● WHAT TO DO: The lines from the start of the records through the one containing "151 606 223>" are to be restated word for word; please include both ends.

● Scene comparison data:
# # # #

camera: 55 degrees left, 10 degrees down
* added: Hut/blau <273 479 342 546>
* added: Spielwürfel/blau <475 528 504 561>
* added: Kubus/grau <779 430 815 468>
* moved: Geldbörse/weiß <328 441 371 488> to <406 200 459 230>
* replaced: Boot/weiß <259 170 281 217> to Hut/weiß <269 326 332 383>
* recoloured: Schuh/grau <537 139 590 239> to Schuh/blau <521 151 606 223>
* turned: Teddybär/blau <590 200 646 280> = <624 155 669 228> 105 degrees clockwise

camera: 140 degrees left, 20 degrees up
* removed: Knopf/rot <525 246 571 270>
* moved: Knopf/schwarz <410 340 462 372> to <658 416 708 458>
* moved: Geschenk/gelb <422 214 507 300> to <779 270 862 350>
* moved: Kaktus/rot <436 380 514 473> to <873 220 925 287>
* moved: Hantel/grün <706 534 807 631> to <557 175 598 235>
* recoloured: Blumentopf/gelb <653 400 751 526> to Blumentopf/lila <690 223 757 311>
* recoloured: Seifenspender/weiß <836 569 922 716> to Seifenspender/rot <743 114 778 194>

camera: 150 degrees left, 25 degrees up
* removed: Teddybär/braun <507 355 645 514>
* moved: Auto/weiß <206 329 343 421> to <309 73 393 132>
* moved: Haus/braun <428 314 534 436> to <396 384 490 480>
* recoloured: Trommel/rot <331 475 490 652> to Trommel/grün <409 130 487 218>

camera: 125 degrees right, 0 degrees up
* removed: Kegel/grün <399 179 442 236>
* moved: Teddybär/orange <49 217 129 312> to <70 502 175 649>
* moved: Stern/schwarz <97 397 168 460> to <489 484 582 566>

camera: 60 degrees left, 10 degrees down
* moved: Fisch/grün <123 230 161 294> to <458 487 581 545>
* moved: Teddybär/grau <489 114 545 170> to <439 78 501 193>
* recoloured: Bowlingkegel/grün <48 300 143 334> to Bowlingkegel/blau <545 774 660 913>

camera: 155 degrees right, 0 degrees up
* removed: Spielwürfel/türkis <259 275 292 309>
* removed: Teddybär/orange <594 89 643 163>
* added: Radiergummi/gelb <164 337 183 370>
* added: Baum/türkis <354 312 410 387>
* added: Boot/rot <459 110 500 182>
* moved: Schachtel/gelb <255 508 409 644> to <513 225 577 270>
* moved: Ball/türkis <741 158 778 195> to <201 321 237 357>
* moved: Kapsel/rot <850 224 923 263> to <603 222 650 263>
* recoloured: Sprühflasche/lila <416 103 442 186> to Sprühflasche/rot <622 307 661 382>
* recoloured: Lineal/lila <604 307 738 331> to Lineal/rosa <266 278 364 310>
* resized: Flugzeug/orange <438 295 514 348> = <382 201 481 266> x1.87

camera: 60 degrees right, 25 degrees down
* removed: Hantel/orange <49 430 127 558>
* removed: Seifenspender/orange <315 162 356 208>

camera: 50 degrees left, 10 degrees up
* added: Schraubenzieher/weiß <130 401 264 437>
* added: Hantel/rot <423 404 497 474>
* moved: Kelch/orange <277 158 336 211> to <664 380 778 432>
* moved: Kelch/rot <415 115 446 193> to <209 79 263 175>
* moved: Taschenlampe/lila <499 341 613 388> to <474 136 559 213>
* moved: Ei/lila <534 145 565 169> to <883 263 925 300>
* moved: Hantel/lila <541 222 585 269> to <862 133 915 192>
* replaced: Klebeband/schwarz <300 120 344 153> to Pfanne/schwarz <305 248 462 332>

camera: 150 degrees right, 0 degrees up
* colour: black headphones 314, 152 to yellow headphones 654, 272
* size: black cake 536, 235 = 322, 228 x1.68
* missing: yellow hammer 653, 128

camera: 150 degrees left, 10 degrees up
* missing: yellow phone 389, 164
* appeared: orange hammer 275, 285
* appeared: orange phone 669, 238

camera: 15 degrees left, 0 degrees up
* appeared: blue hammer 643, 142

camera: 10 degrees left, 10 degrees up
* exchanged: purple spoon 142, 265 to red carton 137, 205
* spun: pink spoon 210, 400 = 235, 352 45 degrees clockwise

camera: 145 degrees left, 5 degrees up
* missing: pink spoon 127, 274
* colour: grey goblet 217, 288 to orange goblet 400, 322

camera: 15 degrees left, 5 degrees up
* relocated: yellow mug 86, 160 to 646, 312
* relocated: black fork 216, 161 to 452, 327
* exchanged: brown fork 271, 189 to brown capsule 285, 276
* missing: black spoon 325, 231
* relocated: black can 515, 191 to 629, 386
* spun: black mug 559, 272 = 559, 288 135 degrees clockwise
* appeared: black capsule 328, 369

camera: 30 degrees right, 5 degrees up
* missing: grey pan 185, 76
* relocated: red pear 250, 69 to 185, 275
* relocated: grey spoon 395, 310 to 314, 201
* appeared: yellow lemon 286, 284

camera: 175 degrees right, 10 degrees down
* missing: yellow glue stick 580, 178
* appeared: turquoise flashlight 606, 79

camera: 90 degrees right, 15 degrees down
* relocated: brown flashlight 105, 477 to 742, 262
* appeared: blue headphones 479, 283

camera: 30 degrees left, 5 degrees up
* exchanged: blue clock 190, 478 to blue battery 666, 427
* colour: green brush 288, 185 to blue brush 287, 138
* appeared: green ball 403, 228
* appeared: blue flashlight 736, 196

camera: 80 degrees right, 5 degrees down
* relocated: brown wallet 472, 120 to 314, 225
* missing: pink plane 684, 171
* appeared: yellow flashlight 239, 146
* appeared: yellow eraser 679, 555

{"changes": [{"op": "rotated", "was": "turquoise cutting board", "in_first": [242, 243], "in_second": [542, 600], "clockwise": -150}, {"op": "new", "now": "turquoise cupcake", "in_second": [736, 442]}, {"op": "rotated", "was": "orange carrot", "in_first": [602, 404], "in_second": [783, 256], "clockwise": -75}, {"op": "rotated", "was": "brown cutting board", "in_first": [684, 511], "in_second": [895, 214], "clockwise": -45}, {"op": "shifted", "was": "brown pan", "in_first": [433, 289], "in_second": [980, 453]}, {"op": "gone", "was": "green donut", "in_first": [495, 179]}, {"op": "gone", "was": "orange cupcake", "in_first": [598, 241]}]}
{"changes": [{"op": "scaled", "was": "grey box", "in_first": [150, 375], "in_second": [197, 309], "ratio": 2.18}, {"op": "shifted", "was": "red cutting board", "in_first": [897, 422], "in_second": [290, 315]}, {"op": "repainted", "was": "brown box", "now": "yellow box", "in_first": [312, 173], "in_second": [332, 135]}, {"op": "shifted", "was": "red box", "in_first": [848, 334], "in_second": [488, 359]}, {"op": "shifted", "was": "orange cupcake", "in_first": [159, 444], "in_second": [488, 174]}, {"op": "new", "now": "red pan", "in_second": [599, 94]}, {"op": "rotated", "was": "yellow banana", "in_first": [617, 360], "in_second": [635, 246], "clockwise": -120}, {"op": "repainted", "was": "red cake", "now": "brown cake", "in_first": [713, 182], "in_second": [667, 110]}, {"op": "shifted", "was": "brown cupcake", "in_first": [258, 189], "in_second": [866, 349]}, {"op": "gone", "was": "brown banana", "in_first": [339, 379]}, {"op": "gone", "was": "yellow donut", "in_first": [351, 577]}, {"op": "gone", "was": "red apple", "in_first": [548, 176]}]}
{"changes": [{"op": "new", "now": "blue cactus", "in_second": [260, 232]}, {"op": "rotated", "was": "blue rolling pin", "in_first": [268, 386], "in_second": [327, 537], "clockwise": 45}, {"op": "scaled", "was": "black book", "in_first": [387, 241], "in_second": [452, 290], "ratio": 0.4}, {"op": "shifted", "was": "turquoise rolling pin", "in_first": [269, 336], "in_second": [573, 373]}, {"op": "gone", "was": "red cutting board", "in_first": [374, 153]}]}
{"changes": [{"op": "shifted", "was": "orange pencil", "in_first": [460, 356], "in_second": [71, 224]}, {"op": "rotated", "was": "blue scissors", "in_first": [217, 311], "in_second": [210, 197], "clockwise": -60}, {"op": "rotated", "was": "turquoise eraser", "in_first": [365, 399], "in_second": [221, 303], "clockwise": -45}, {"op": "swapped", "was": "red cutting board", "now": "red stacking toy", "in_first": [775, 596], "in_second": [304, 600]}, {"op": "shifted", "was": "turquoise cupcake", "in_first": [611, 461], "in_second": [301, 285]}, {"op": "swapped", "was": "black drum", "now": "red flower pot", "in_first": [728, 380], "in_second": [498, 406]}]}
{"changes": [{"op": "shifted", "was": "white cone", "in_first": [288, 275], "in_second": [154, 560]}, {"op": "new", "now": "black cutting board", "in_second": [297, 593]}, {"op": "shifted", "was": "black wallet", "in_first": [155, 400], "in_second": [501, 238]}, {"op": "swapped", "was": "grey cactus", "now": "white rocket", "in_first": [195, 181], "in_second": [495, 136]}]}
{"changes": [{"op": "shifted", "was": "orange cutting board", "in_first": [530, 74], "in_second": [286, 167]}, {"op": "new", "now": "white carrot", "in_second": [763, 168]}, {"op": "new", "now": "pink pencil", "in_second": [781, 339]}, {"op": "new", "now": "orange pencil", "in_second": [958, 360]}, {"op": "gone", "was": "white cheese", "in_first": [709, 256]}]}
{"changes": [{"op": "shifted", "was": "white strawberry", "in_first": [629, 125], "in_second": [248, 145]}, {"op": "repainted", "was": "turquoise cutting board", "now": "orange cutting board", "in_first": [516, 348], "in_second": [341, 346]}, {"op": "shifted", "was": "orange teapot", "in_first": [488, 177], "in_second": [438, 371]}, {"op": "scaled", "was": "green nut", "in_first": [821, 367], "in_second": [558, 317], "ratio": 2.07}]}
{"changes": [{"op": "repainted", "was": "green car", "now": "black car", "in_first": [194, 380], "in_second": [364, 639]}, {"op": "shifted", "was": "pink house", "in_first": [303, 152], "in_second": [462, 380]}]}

# # # #

● ANSWER SPACE:
camera: 55 degrees left, 10 degrees down
* added: Hut/blau <273 479 342 546>
* added: Spielwürfel/blau <475 528 504 561>
* added: Kubus/grau <779 430 815 468>
* moved: Geldbörse/weiß <328 441 371 488> to <406 200 459 230>
* replaced: Boot/weiß <259 170 281 217> to Hut/weiß <269 326 332 383>
* recoloured: Schuh/grau <537 139 590 239> to Schuh/blau <521 151 606 223>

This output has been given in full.